=== EXERCISE DETAILS ===
Could you reproduce, word for word, everything below from the line containing "red plate D6:D9" down to the line containing "red plate F3:H3", with both of those lines included and no others?

=== MATERIAL SHOWN ===
========

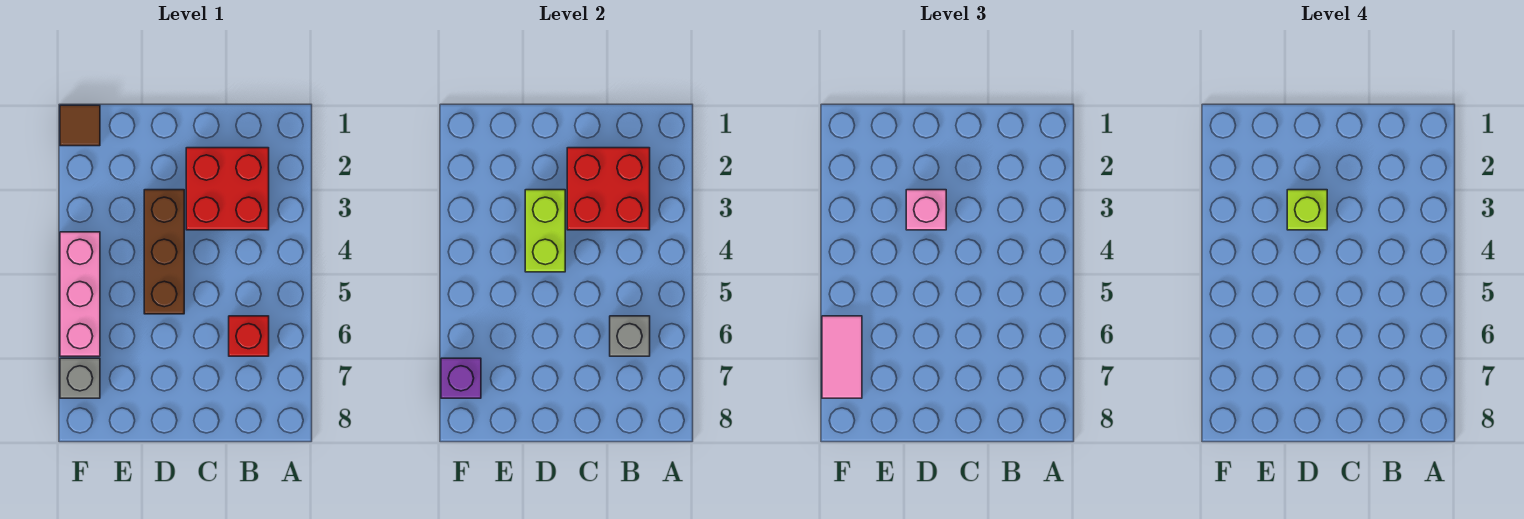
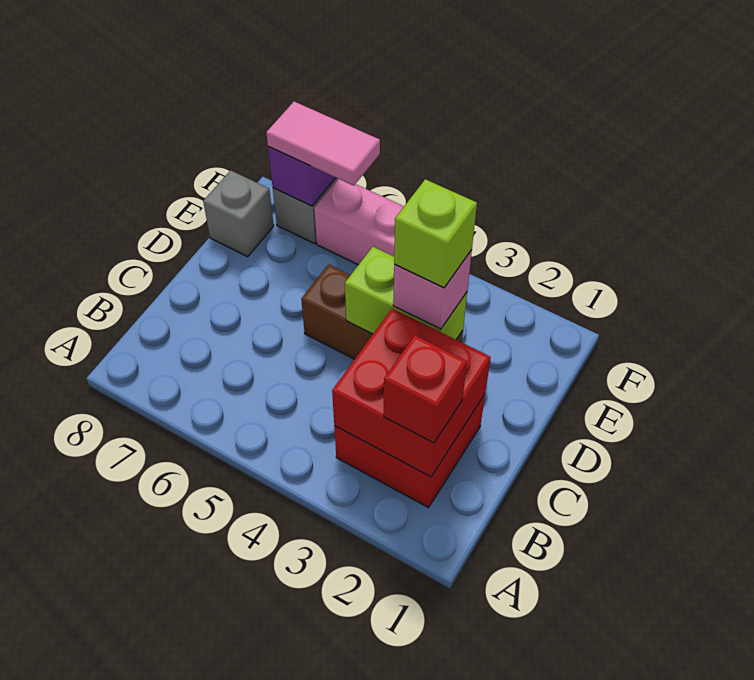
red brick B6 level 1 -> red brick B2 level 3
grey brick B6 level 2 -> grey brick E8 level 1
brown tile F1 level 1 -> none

========

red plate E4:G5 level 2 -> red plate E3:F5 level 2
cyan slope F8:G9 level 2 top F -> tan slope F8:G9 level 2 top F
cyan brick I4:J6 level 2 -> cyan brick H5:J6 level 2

========

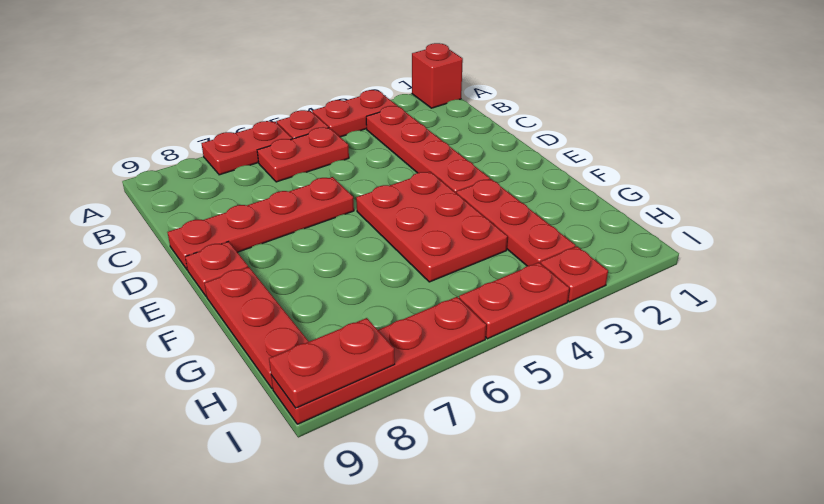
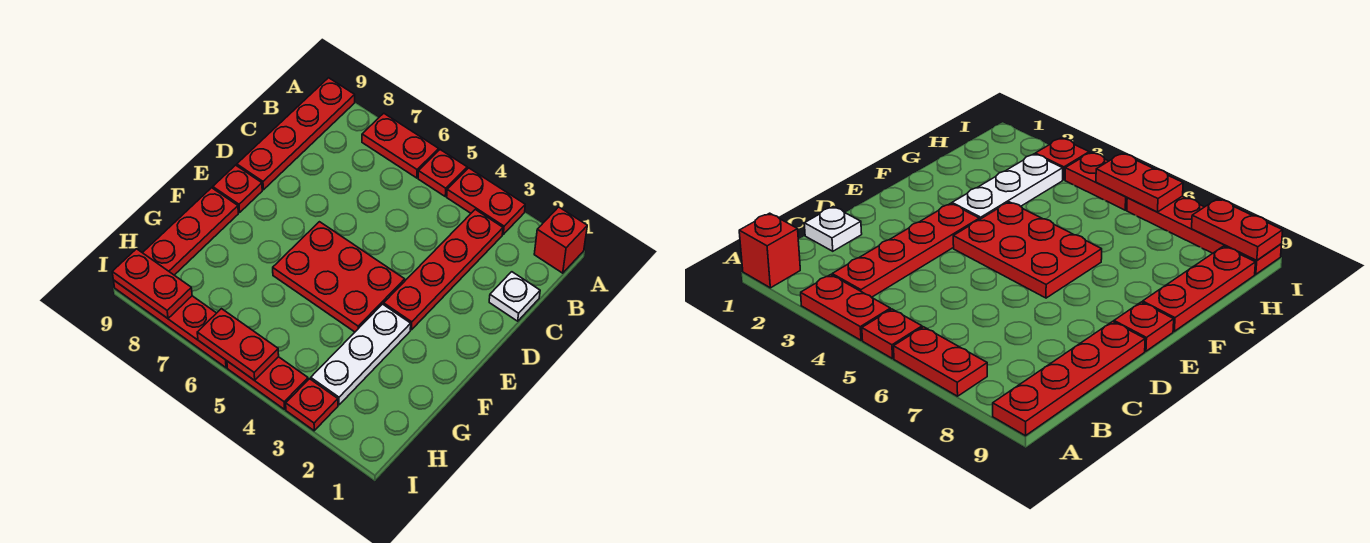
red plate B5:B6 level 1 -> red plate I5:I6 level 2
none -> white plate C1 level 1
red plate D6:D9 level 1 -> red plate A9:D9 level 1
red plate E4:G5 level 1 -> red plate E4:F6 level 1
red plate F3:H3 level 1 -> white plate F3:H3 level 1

========

=== OUTPUT FOR THIS TASK ===
red plate D6:D9 level 1 -> red plate A9:D9 level 1
red plate E4:G5 level 1 -> red plate E4:F6 level 1
red plate F3:H3 level 1 -> white plate F3:H3 level 1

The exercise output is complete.